▶ [TASK]: When you reach the line containing "new: rose-pink cap", begin reproducing the lines exactly and continue through the end of the listing, leaving out the pictures.

+ + + + +

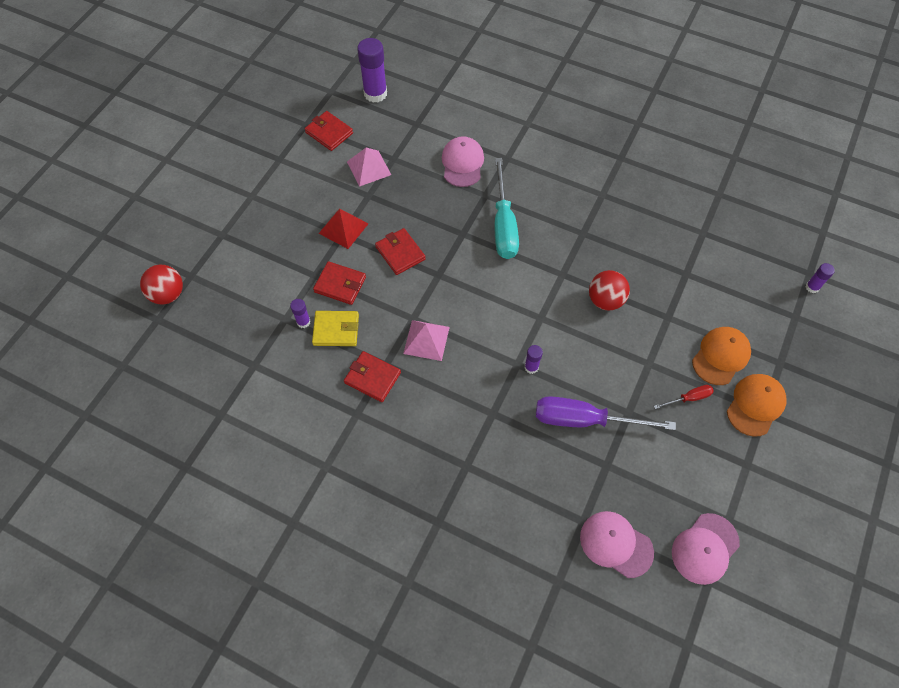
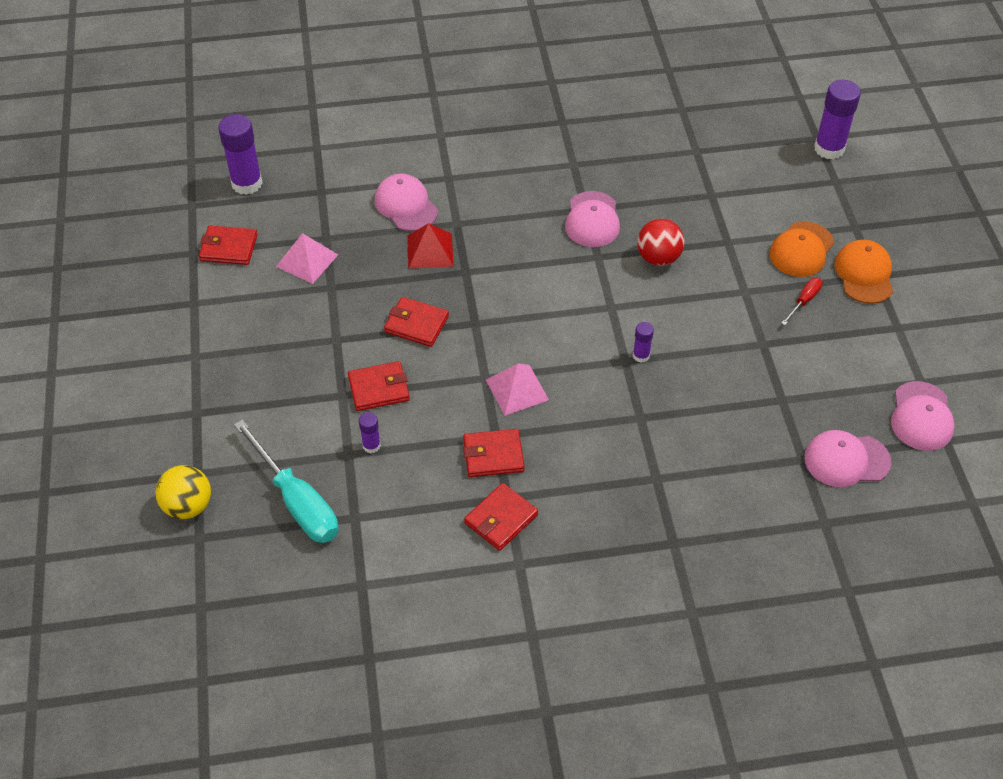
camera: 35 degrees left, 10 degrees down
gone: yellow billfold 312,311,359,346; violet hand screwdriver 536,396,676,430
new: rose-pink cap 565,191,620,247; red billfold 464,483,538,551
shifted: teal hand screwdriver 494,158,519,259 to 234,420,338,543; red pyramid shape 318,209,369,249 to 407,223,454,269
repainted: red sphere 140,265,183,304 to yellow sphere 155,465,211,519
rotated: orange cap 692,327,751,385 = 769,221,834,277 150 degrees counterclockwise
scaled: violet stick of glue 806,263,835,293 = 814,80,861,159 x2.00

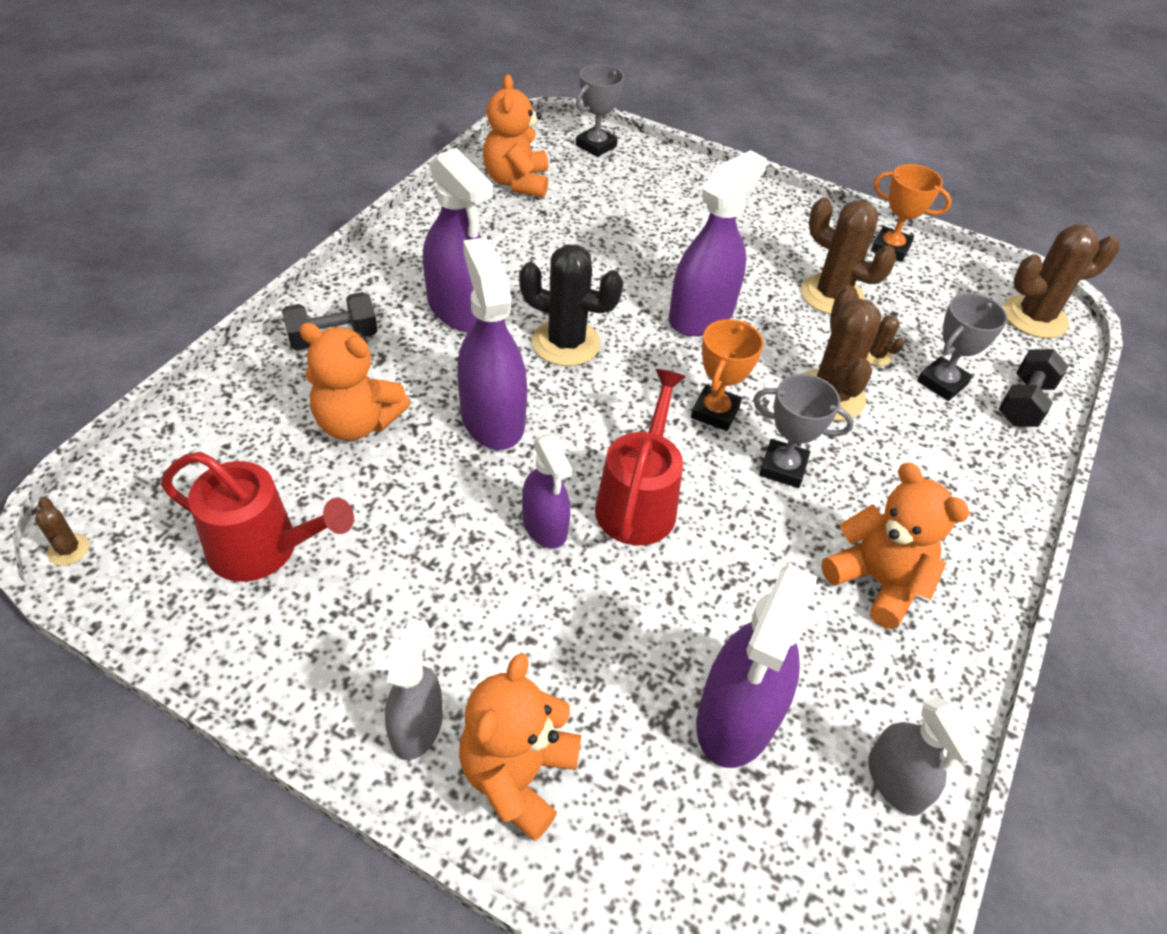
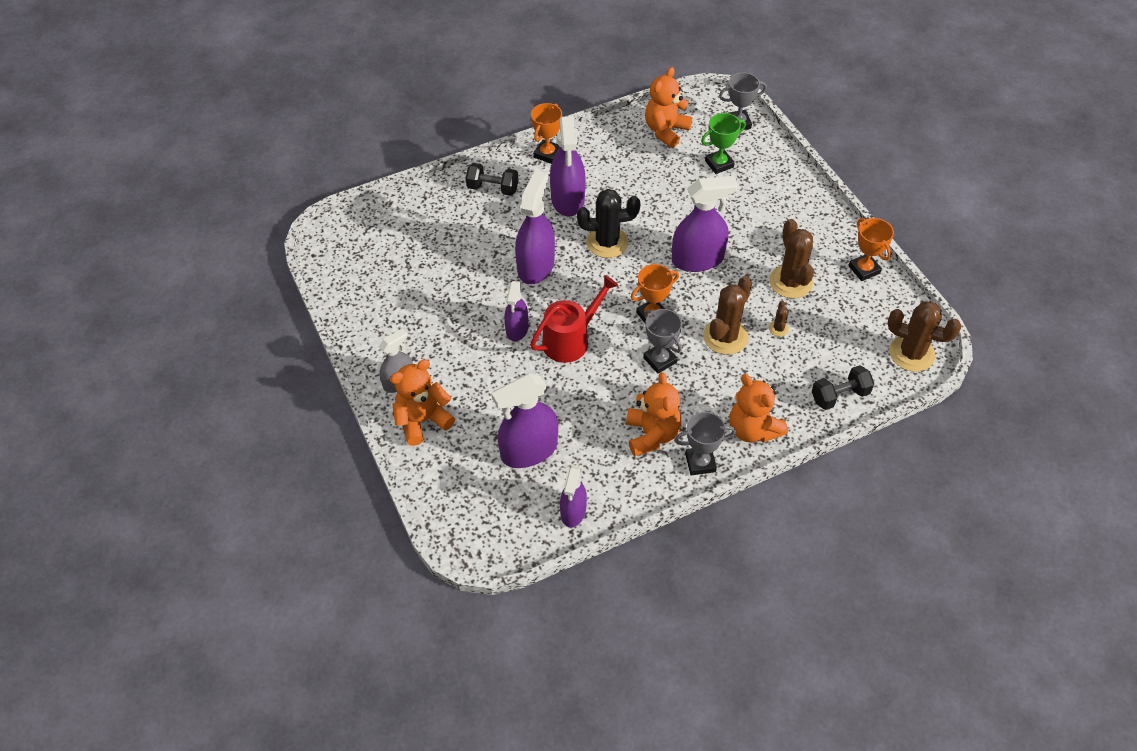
camera: 40 degrees right, 5 degrees up
gone: red sprinkling can 161,452,354,582; brown saguaro cactus 35,497,89,566
new: orange prize cup 531,103,562,164; green prize cup 701,113,746,174
shifted: ash-grey prize cup 917,293,1008,401 to 674,412,736,476; orange teddy 299,322,410,441 to 729,374,788,443
repainted: ash-grey spray bottle 868,697,984,816 to violet spray bottle 560,466,587,527
rotated: ebony saguaro cactus 519,244,623,366 = 577,189,640,258 60 degrees counterclockwise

+ + + + +

▶ [FINISHED TASK]:
new: rose-pink cap 565,191,620,247; red billfold 464,483,538,551
shifted: teal hand screwdriver 494,158,519,259 to 234,420,338,543; red pyramid shape 318,209,369,249 to 407,223,454,269
repainted: red sphere 140,265,183,304 to yellow sphere 155,465,211,519
rotated: orange cap 692,327,751,385 = 769,221,834,277 150 degrees counterclockwise
scaled: violet stick of glue 806,263,835,293 = 814,80,861,159 x2.00

camera: 40 degrees right, 5 degrees up
gone: red sprinkling can 161,452,354,582; brown saguaro cactus 35,497,89,566
new: orange prize cup 531,103,562,164; green prize cup 701,113,746,174
shifted: ash-grey prize cup 917,293,1008,401 to 674,412,736,476; orange teddy 299,322,410,441 to 729,374,788,443
repainted: ash-grey spray bottle 868,697,984,816 to violet spray bottle 560,466,587,527
rotated: ebony saguaro cactus 519,244,623,366 = 577,189,640,258 60 degrees counterclockwise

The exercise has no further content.